• _WRITTEN REQUEST_: Lay out each line of text in the rows below as a JSON list of strings, one string per line, with blank lines left out. Leave the pictures out of the list.

• _RECORDS PROVIDED_:
────────────────────────────────────────

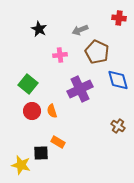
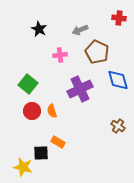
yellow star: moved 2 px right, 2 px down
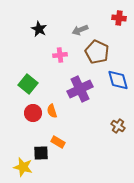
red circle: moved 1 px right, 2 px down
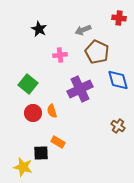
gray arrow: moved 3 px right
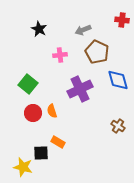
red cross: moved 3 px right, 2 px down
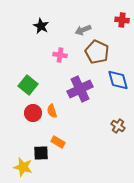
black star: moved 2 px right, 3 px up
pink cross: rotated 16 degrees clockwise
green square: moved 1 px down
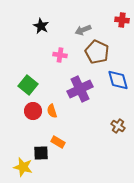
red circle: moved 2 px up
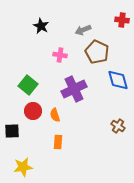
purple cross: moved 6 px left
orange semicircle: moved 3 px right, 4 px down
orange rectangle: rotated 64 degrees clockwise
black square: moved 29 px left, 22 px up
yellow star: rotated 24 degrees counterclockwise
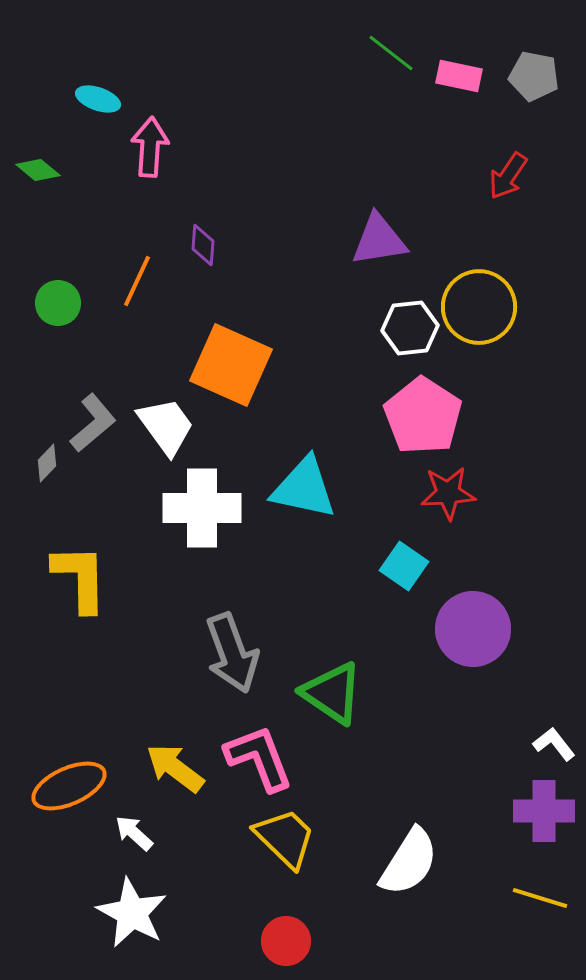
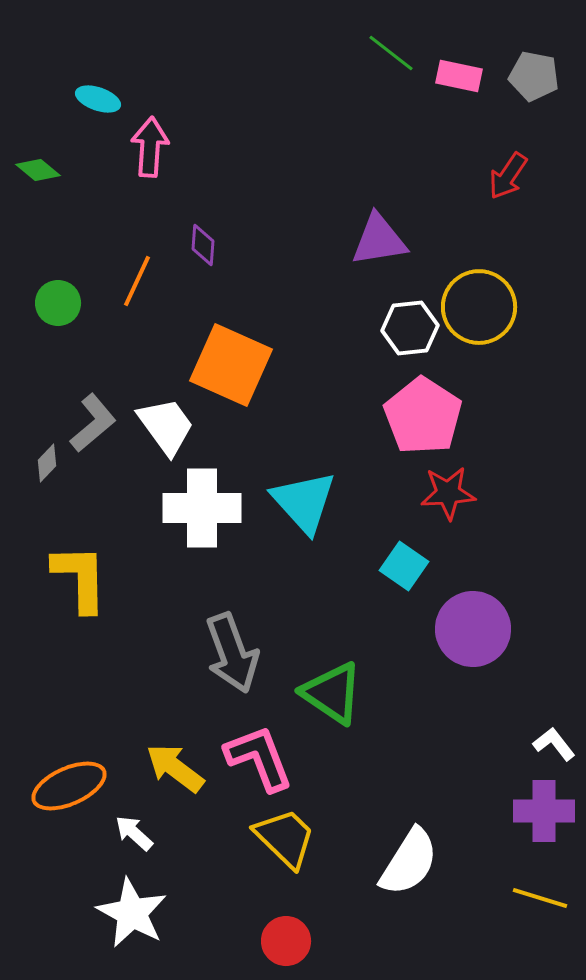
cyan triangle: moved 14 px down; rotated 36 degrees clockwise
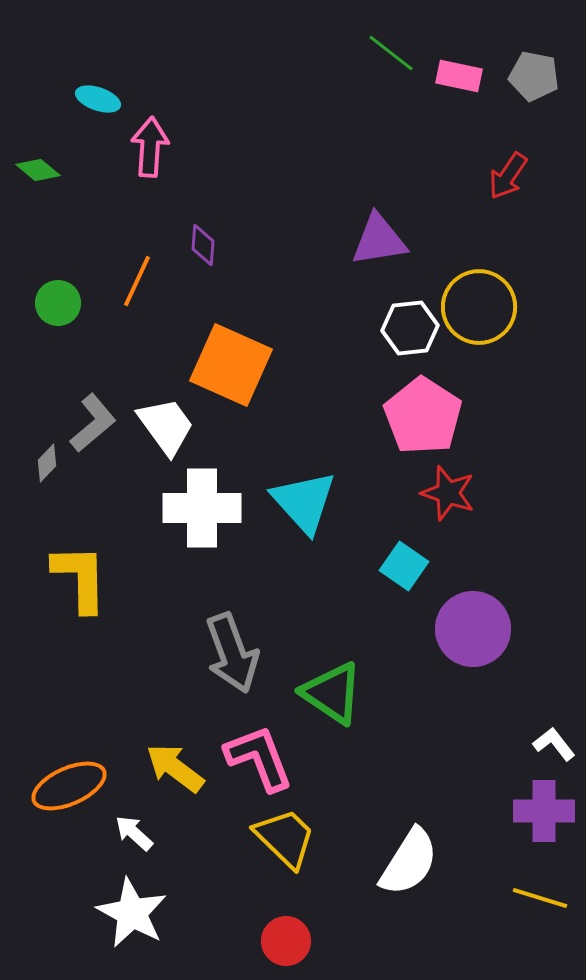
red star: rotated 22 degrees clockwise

────────────────────────────────────────

• _ANSWER TO THIS EXERCISE_:
[
  "yellow star: moved 2 px right, 2 px down",
  "red circle: moved 1 px right, 2 px down",
  "gray arrow: moved 3 px right",
  "red cross: moved 3 px right, 2 px down",
  "black star: moved 2 px right, 3 px up",
  "pink cross: rotated 16 degrees clockwise",
  "green square: moved 1 px down",
  "red circle: moved 2 px up",
  "purple cross: moved 6 px left",
  "orange semicircle: moved 3 px right, 4 px down",
  "orange rectangle: rotated 64 degrees clockwise",
  "black square: moved 29 px left, 22 px up",
  "yellow star: rotated 24 degrees counterclockwise",
  "cyan triangle: moved 14 px down; rotated 36 degrees clockwise",
  "red star: rotated 22 degrees clockwise"
]